(To do): From the data below, return all lines holding the string "orange".

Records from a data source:
────────────────
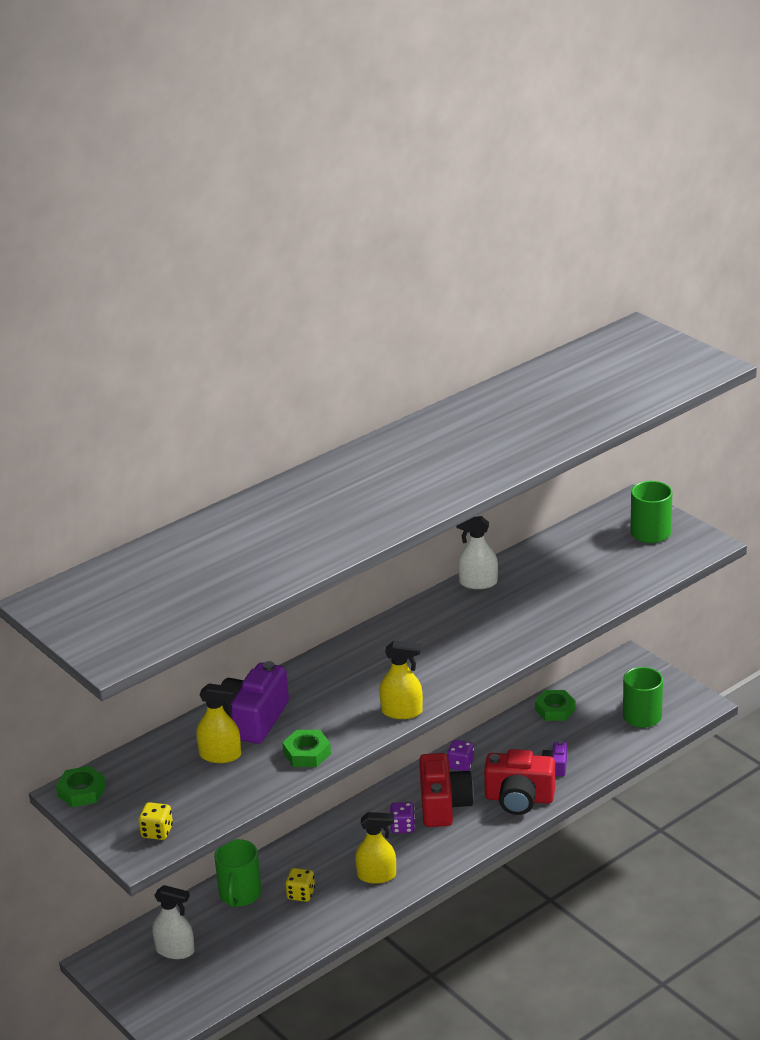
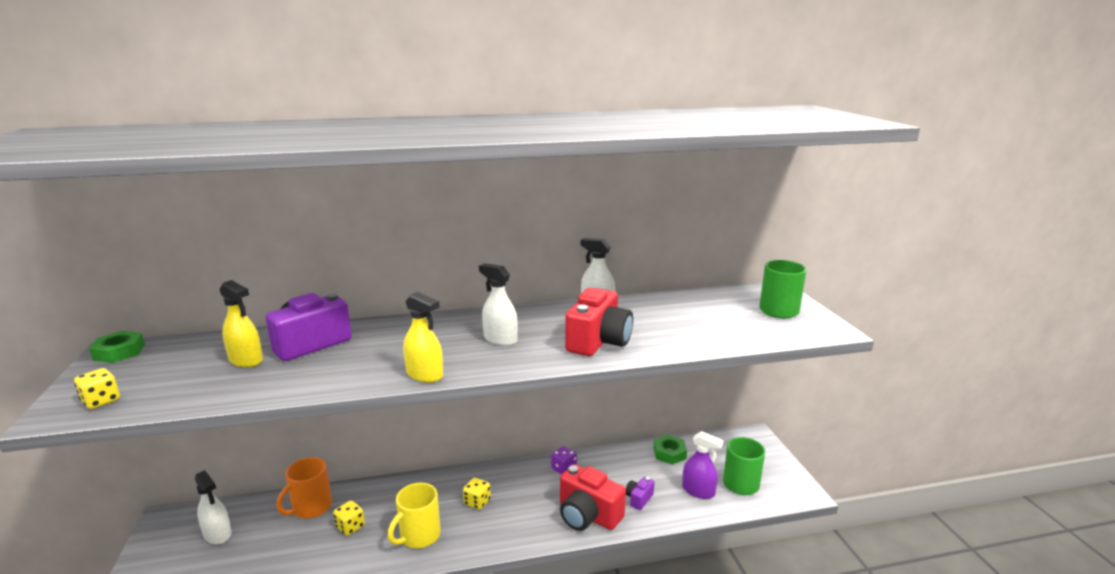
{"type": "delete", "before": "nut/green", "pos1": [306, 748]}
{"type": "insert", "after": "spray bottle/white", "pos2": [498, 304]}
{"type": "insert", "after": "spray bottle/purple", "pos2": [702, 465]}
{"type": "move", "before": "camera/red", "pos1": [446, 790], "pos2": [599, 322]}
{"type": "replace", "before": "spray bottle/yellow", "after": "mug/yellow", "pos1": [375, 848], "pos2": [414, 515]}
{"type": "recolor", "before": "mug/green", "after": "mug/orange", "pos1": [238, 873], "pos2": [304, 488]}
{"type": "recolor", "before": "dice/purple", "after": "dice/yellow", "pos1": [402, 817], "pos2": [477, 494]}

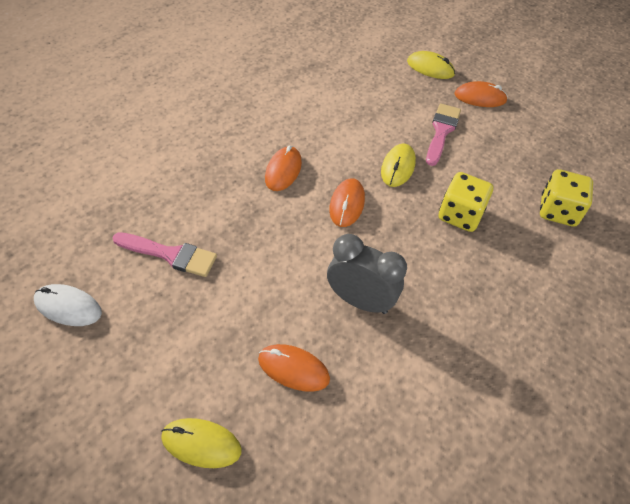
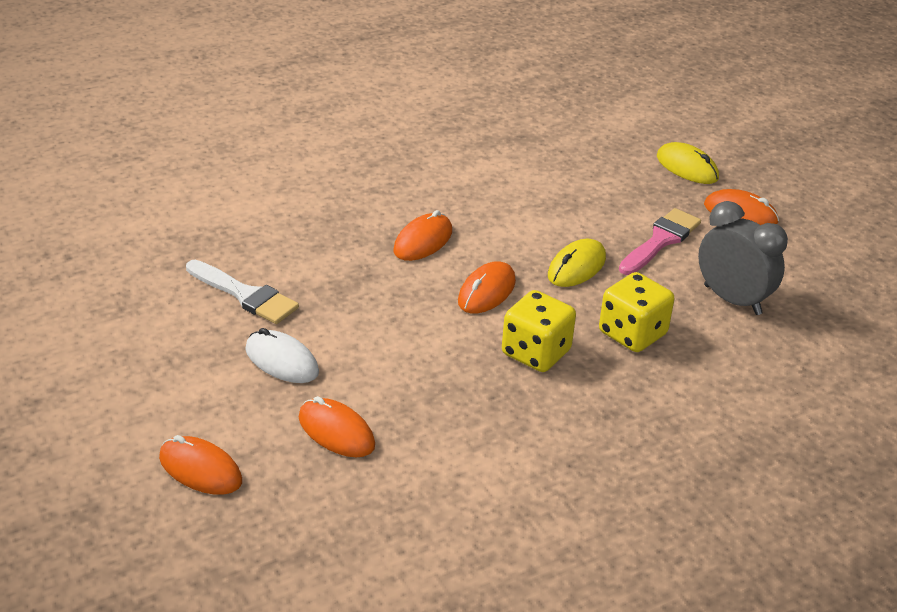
{"type": "move", "before": "mouse/white", "pos1": [68, 305], "pos2": [282, 355]}
{"type": "move", "before": "clock/grey", "pos1": [367, 274], "pos2": [743, 258]}
{"type": "move", "before": "dice/yellow", "pos1": [566, 198], "pos2": [539, 331]}
{"type": "recolor", "before": "brush/pink", "after": "brush/white", "pos1": [164, 254], "pos2": [242, 292]}
{"type": "recolor", "before": "mouse/yellow", "after": "mouse/orange", "pos1": [201, 443], "pos2": [200, 465]}

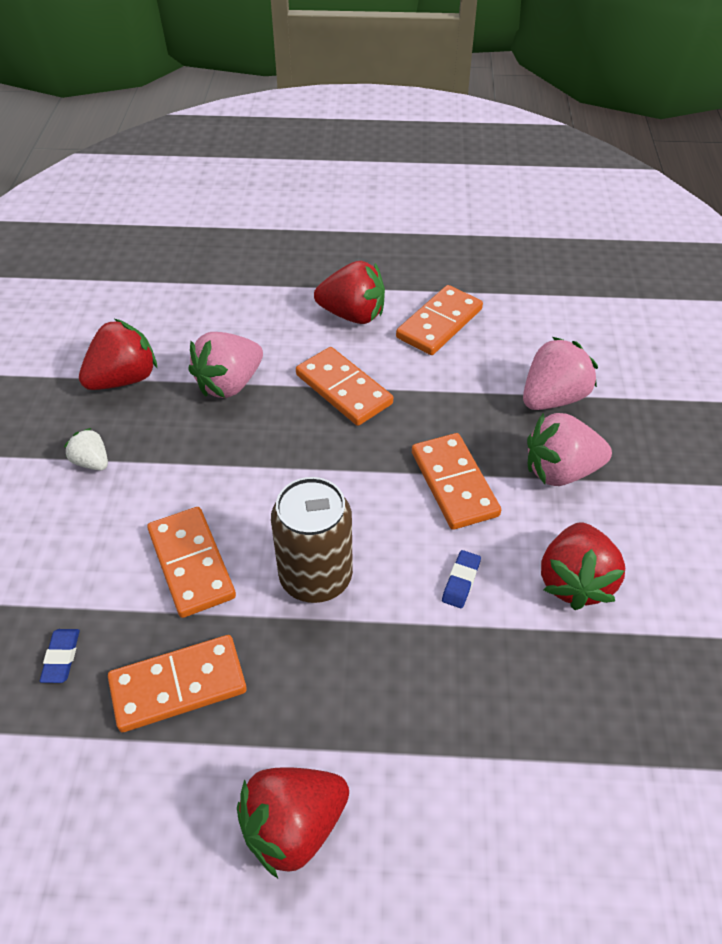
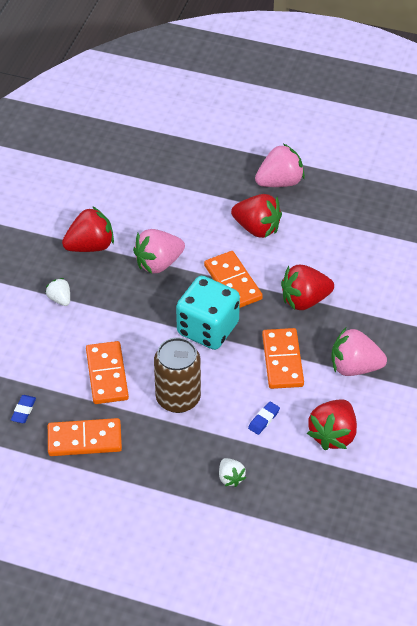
{"type": "delete", "before": "domino/orange", "pos1": [439, 320]}
{"type": "insert", "after": "dice/turquoise", "pos2": [208, 313]}
{"type": "insert", "after": "strawberry/white", "pos2": [232, 472]}
{"type": "move", "before": "strawberry/red", "pos1": [293, 822], "pos2": [307, 287]}
{"type": "move", "before": "strawberry/pink", "pos1": [560, 373], "pos2": [280, 165]}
────────────────
(Result for this exercise):
{"type": "recolor", "before": "mug/green", "after": "mug/orange", "pos1": [238, 873], "pos2": [304, 488]}
{"type": "recolor", "before": "mouse/yellow", "after": "mouse/orange", "pos1": [201, 443], "pos2": [200, 465]}
{"type": "delete", "before": "domino/orange", "pos1": [439, 320]}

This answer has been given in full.